WHAT YOU SHOULD DO: Retype exactly, and only, the lines from the one that contains "C5: 470nF (DGND, VS) -> 22nF (DGND, VS)" through the final line of the entries.

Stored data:
== Segment start ==

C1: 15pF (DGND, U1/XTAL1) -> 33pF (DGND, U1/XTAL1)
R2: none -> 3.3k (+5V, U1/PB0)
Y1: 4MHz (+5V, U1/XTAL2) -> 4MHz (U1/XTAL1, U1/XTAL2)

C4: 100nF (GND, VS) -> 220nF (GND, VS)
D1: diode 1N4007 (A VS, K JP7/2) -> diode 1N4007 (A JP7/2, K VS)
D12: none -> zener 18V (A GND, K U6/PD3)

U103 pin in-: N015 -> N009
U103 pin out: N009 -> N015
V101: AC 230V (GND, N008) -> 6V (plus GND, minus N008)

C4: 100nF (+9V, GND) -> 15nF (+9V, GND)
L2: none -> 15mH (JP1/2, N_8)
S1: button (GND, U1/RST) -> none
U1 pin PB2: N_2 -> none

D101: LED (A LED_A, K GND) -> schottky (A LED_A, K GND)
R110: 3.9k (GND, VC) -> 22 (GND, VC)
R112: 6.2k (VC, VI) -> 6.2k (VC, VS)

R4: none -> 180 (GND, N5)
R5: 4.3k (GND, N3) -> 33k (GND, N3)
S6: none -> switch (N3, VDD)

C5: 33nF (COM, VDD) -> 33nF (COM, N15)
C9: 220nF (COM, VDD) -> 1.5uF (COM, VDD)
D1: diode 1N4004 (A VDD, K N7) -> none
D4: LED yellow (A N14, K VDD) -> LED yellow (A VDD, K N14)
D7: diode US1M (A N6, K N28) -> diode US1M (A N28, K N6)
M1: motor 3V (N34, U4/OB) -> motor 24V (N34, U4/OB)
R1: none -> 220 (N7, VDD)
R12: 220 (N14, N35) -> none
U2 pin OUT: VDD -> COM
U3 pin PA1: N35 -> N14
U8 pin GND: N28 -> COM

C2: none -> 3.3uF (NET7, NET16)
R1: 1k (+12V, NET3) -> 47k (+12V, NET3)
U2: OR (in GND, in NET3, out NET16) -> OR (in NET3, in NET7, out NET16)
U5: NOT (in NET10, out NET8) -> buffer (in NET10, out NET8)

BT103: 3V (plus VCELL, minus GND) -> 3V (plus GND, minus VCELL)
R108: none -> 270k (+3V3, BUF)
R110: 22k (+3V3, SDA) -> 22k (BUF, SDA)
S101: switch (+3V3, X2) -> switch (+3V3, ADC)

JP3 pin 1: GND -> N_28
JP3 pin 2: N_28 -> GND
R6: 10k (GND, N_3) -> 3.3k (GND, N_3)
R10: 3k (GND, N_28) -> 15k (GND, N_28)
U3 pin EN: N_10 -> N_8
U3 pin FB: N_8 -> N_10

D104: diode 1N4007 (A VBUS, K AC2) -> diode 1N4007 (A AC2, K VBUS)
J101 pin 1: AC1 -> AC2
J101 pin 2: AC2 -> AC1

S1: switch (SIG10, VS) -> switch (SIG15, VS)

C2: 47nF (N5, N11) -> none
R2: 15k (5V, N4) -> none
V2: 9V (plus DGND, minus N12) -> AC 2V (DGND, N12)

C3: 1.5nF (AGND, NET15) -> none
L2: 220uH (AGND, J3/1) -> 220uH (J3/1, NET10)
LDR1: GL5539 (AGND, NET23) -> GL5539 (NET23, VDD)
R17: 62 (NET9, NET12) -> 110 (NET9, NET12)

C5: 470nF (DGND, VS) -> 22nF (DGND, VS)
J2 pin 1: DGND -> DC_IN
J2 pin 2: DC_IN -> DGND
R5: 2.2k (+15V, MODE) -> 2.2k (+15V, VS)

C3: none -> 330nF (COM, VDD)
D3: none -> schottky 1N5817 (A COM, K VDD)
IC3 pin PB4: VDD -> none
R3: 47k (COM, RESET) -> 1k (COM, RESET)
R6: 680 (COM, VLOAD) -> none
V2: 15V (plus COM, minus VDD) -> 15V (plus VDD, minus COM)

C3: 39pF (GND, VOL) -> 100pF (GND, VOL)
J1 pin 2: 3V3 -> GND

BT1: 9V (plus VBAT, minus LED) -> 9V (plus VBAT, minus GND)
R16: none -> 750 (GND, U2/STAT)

== Segment end ==

EXERCISE SOLUTION:
C5: 470nF (DGND, VS) -> 22nF (DGND, VS)
J2 pin 1: DGND -> DC_IN
J2 pin 2: DC_IN -> DGND
R5: 2.2k (+15V, MODE) -> 2.2k (+15V, VS)

C3: none -> 330nF (COM, VDD)
D3: none -> schottky 1N5817 (A COM, K VDD)
IC3 pin PB4: VDD -> none
R3: 47k (COM, RESET) -> 1k (COM, RESET)
R6: 680 (COM, VLOAD) -> none
V2: 15V (plus COM, minus VDD) -> 15V (plus VDD, minus COM)

C3: 39pF (GND, VOL) -> 100pF (GND, VOL)
J1 pin 2: 3V3 -> GND

BT1: 9V (plus VBAT, minus LED) -> 9V (plus VBAT, minus GND)
R16: none -> 750 (GND, U2/STAT)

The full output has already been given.